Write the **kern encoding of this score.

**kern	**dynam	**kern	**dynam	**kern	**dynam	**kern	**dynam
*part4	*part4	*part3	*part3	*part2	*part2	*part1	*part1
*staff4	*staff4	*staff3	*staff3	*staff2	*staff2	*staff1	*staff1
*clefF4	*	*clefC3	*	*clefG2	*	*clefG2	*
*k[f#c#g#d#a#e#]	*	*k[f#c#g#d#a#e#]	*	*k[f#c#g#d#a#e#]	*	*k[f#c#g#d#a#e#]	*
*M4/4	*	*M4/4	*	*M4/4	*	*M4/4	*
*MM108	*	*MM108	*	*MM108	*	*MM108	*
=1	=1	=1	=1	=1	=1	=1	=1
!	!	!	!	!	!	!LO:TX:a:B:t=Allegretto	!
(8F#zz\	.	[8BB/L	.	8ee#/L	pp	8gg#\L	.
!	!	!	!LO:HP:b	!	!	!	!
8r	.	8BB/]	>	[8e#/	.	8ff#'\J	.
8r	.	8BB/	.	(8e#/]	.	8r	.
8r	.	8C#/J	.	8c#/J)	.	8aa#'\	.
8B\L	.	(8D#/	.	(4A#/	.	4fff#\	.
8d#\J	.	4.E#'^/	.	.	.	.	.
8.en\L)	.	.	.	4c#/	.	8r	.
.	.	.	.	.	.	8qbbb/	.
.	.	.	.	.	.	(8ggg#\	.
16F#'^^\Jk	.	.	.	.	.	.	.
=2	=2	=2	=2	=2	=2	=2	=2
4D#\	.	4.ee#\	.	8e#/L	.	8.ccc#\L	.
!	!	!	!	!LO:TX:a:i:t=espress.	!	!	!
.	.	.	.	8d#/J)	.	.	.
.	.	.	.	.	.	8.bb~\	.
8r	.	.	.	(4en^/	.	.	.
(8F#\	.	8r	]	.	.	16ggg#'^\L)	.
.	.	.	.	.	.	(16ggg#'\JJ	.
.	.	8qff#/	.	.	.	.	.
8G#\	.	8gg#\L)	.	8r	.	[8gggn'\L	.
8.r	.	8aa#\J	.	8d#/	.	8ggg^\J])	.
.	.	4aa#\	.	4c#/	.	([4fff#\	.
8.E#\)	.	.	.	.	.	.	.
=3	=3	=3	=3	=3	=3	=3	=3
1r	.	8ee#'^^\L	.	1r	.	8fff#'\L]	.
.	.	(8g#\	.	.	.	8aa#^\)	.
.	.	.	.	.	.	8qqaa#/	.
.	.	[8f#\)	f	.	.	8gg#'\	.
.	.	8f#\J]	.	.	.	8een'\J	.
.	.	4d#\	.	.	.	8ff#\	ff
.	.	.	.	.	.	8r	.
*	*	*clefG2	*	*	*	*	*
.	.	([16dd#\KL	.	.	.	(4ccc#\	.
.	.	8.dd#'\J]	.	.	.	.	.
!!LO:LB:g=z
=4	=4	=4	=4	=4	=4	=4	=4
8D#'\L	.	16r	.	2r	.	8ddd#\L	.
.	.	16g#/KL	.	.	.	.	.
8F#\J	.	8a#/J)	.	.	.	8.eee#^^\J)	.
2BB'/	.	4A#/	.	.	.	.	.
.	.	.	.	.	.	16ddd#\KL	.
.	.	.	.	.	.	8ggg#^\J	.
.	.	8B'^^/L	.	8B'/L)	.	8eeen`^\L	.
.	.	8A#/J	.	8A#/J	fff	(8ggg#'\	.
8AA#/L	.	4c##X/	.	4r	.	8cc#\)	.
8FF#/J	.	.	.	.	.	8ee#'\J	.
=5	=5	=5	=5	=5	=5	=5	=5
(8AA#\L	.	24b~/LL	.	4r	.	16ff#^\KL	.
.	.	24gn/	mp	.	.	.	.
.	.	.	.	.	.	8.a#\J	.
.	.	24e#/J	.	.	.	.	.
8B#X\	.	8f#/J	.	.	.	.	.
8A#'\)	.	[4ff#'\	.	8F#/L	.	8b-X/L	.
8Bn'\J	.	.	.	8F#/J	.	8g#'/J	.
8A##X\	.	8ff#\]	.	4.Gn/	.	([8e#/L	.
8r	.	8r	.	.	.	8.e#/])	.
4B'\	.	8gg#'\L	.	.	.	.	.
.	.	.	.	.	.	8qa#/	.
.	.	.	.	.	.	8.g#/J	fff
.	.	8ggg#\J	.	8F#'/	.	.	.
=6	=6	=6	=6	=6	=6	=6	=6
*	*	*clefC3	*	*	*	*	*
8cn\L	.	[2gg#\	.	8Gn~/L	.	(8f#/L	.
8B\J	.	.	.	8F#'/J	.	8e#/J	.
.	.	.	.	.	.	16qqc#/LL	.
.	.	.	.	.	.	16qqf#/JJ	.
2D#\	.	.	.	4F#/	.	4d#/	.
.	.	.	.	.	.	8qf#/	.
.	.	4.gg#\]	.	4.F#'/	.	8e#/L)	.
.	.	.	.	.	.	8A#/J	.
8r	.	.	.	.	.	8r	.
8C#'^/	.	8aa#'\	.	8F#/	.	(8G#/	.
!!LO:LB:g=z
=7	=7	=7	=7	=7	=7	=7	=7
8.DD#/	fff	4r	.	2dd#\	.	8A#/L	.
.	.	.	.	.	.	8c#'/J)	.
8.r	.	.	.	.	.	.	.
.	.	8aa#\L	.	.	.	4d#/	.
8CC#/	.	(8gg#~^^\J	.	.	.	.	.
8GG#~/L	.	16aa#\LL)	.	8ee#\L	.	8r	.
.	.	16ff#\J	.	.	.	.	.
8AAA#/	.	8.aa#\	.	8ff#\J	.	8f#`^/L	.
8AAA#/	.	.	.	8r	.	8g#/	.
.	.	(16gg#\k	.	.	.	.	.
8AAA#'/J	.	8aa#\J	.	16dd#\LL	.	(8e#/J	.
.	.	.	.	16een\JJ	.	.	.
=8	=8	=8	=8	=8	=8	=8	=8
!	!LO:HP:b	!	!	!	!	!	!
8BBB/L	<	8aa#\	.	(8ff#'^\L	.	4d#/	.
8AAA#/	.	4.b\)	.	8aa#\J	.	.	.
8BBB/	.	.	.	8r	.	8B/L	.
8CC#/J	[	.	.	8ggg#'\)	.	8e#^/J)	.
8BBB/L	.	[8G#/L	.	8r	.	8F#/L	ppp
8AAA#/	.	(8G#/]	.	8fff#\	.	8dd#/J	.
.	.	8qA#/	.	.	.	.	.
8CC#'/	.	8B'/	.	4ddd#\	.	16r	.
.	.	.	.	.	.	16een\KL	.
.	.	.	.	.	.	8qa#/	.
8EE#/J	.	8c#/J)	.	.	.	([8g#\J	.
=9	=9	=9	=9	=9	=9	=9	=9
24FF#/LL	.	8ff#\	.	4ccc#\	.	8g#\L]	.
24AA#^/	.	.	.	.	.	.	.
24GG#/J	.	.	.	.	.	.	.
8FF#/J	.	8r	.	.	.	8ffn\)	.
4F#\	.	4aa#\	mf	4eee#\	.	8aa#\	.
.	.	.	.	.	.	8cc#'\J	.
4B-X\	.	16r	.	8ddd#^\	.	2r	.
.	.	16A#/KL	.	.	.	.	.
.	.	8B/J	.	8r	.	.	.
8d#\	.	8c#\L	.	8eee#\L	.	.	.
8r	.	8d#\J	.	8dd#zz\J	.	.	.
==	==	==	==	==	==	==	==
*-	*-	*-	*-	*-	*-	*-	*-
◇ ◇ ◇ ◇ ◇ ◇ ◇
_Your objective_
Pick out every line in the records above that contains the string "kern", and copy each of those lines in full.

_Solved problem_
Write the **kern encoding of this score.
**kern	**dynam	**kern	**dynam	**kern	**dynam	**kern	**dynam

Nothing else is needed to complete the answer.